Try it: Each line below must be set down exactly; omit any image you find.

**** Information supplied

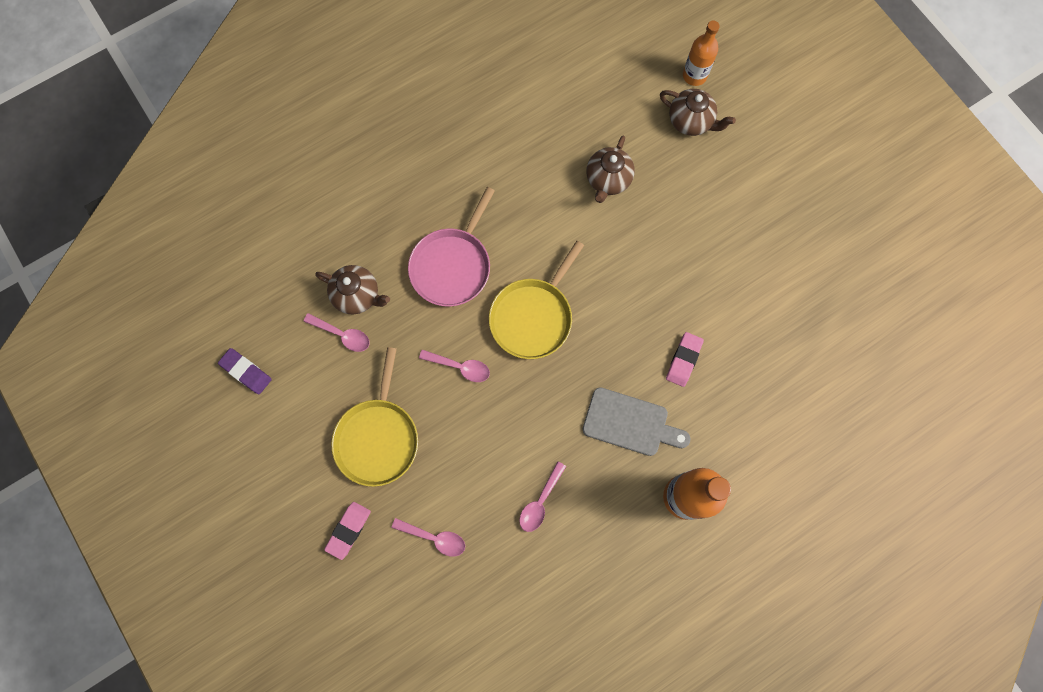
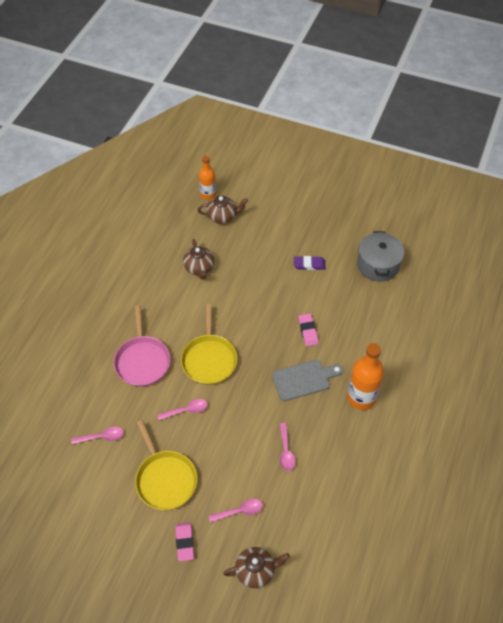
camera: 35 degrees left, 20 degrees down
(246, 372) = (54, 495): purple eraser -> purple eraser (309, 264)
(357, 295) = (96, 410): brown teapot -> brown teapot (256, 571)
(848, 326) = (378, 265): none -> grey pot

********

Solution below:
camera: 35 degrees left, 20 degrees down
(246, 372) = (54, 495): purple eraser -> purple eraser (309, 264)
(357, 295) = (96, 410): brown teapot -> brown teapot (256, 571)
(848, 326) = (378, 265): none -> grey pot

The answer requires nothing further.